WRITTEN EXERCISE
Reproduce every one of the following records word for word.

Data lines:

==============================

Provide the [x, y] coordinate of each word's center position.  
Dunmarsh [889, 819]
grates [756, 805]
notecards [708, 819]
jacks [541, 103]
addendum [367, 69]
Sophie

==============================

RESULT FOR THIS TASK
Provide the [x, y] coordinate of each word's center position.  
Dunmarsh [889, 819]
grates [756, 805]
notecards [708, 819]
jacks [541, 103]
addendum [367, 69]
Sophie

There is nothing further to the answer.